== Supplied material
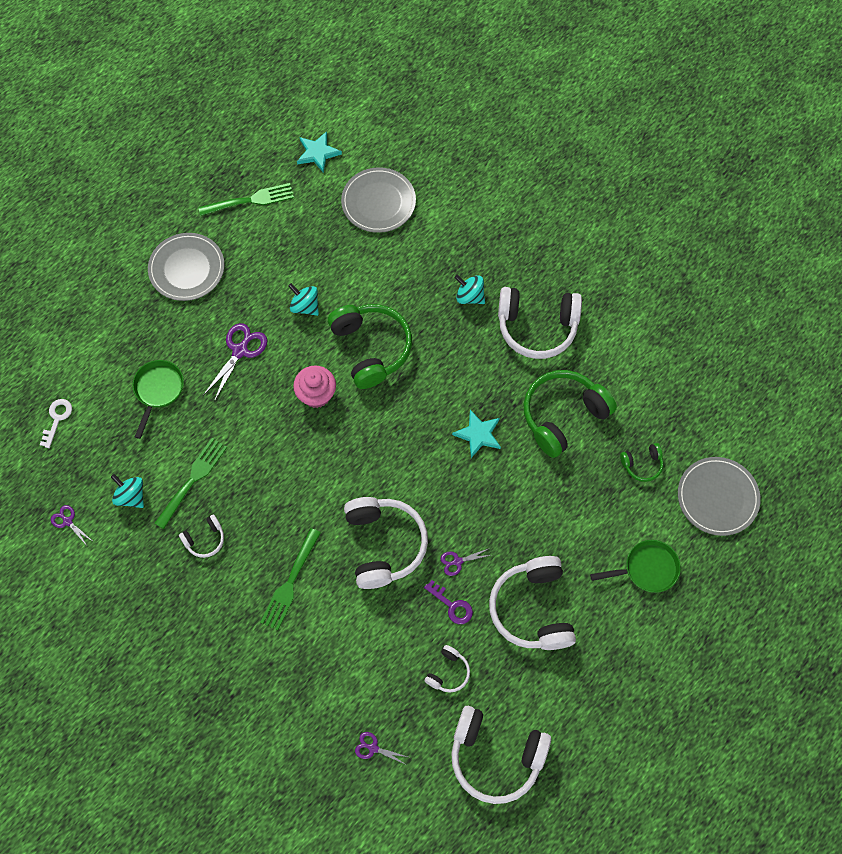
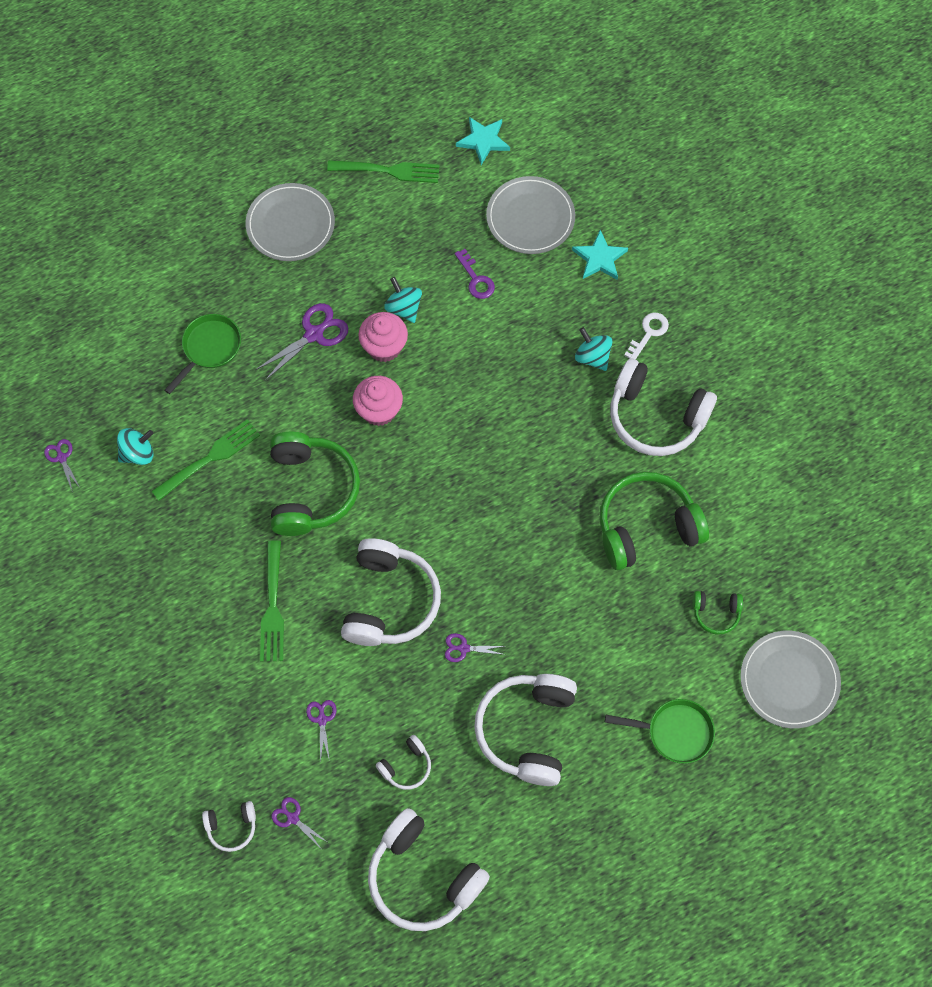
camera: 20 degrees right, 0 degrees up
(57, 419) = (91, 343): white key -> white key (648, 333)
(131, 496) = (138, 453): turquoise spinning top -> turquoise spinning top turned 90 degrees clockwise
(205, 539) = (198, 527): white headphones -> white headphones (232, 827)
(290, 582) = (272, 605): green fork -> green fork turned 45 degrees counterclockwise
(301, 342) = (384, 347): none -> pink cupcake
(366, 659) = (322, 719): none -> purple scissors
(371, 348) = (459, 379): green headphones -> green headphones (311, 490)
(452, 605) = (439, 694): purple key -> purple key (476, 279)
(478, 434) = (542, 515): turquoise star -> turquoise star (599, 258)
====
Directions = Work out how many lines of the data hold the string "white". State only that number.

Output for this task = 2